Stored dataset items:
---------------

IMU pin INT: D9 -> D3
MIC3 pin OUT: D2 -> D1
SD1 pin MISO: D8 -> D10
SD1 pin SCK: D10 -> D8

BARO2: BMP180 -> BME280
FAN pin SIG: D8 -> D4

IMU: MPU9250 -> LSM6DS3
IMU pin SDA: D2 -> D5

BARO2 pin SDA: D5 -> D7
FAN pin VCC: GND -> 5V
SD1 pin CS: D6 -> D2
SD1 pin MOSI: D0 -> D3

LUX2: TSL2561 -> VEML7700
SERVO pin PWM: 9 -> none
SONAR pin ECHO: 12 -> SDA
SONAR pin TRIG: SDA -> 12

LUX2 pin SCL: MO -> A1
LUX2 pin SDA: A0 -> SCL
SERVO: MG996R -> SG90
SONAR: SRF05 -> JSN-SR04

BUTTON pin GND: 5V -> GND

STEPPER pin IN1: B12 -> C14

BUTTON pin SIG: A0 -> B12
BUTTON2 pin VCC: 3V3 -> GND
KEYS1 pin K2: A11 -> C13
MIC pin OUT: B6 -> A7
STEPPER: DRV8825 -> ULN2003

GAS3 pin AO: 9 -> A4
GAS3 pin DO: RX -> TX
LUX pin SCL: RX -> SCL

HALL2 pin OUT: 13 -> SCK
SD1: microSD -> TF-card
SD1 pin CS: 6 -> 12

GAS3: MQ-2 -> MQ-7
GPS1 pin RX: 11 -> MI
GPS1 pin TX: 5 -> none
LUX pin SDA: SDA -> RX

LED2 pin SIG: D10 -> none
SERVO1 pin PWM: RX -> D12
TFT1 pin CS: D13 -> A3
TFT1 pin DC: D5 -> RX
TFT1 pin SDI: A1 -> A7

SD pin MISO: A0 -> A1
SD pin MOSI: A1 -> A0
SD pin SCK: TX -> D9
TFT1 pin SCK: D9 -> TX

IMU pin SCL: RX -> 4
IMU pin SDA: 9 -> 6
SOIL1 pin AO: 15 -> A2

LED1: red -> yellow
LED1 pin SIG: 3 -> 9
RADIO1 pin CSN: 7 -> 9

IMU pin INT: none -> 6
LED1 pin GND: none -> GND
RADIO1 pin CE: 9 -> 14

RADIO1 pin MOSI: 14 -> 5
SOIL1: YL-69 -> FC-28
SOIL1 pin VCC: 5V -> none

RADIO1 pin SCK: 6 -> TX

---------------

Your instructions | An exact copy of the line containing "LED1 pin SIG: 3 -> 9" and all lines after it, through the last line of the entries, is the required answer.

Answer to the exercise |
LED1 pin SIG: 3 -> 9
RADIO1 pin CSN: 7 -> 9

IMU pin INT: none -> 6
LED1 pin GND: none -> GND
RADIO1 pin CE: 9 -> 14

RADIO1 pin MOSI: 14 -> 5
SOIL1: YL-69 -> FC-28
SOIL1 pin VCC: 5V -> none

RADIO1 pin SCK: 6 -> TX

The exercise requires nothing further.